## Action item
Without including any images, repeat the data exactly.

## Input material
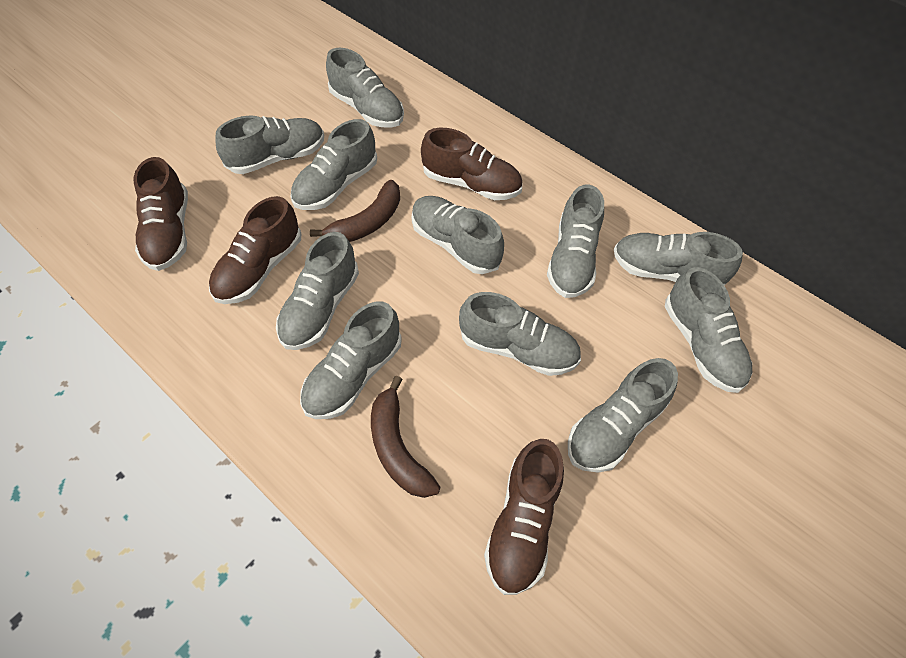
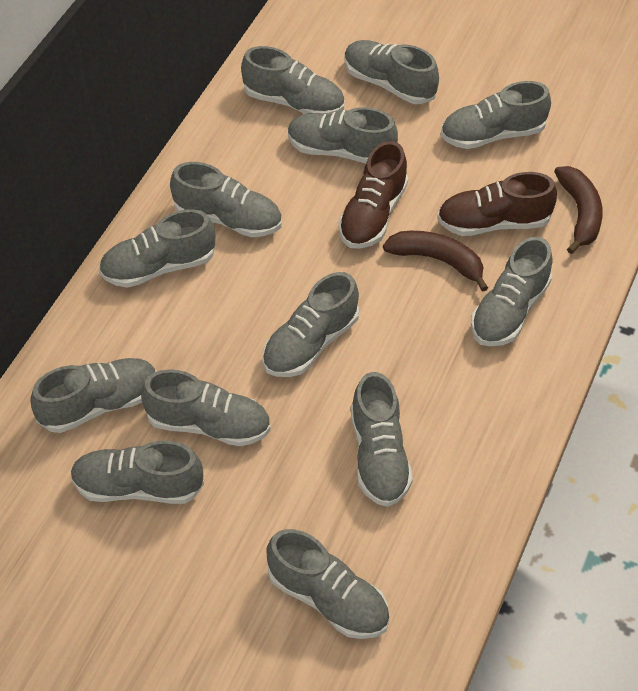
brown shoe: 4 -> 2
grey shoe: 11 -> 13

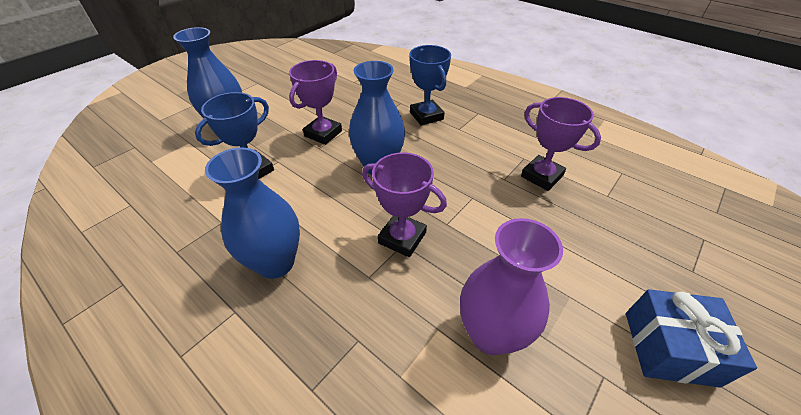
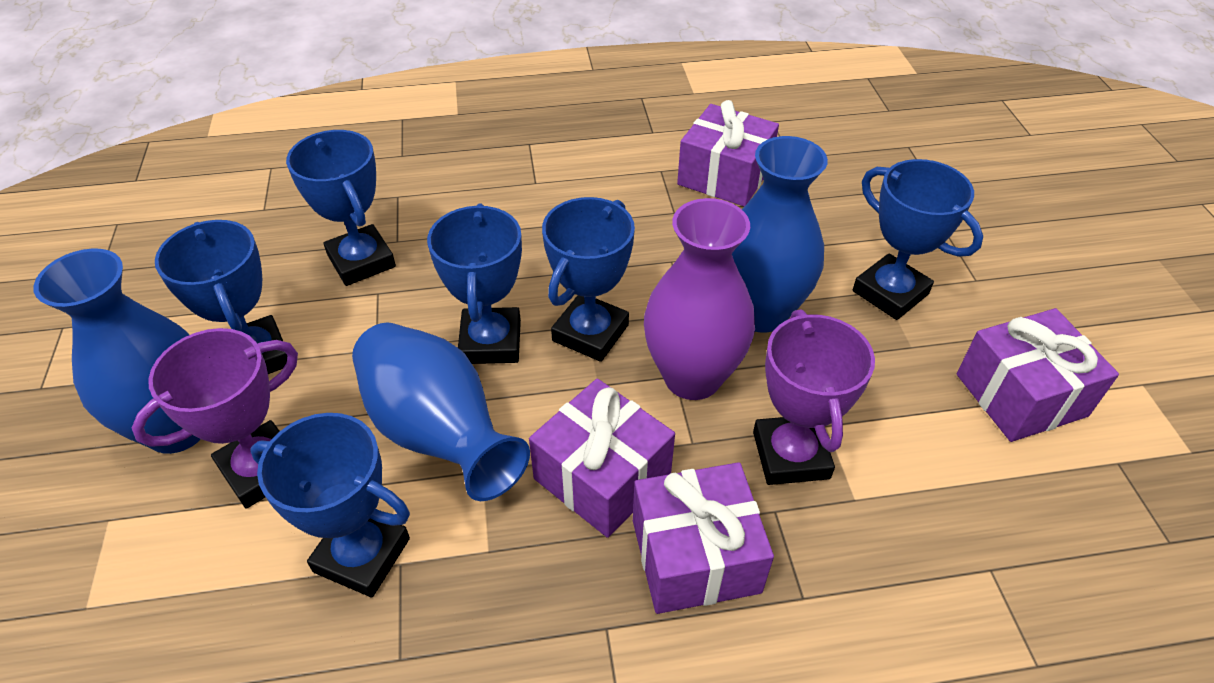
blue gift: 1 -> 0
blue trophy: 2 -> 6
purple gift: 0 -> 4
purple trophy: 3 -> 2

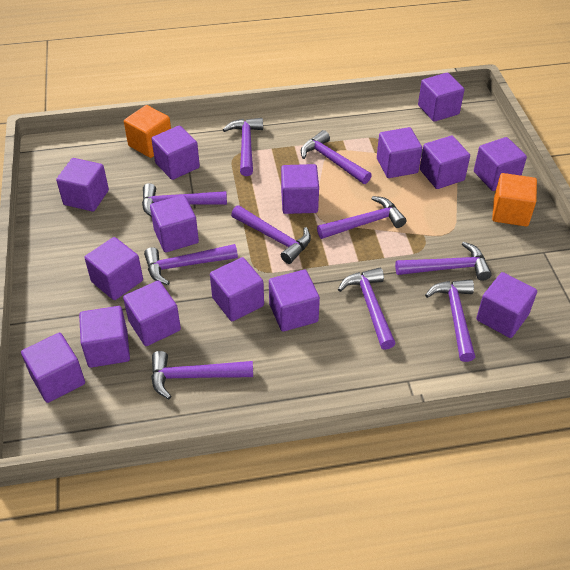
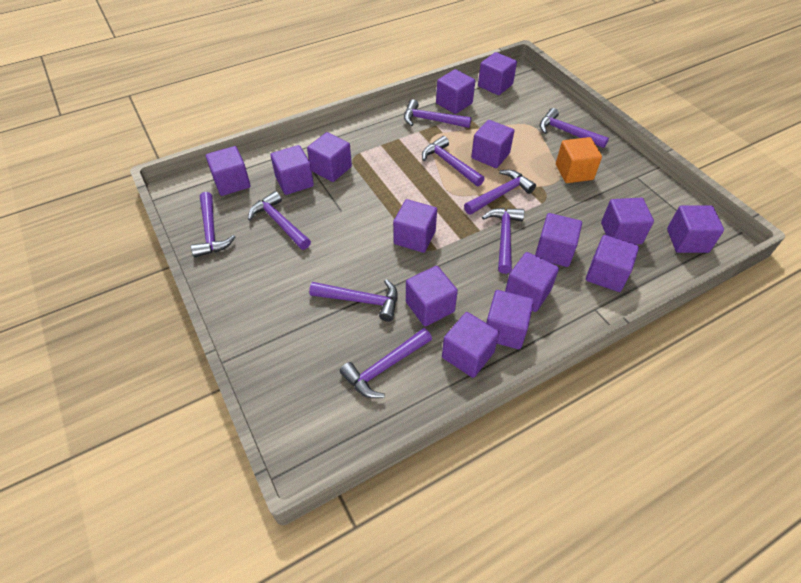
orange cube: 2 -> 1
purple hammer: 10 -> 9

## Answer for the task
brown shoe: 4 -> 2
grey shoe: 11 -> 13

blue gift: 1 -> 0
blue trophy: 2 -> 6
purple gift: 0 -> 4
purple trophy: 3 -> 2

orange cube: 2 -> 1
purple hammer: 10 -> 9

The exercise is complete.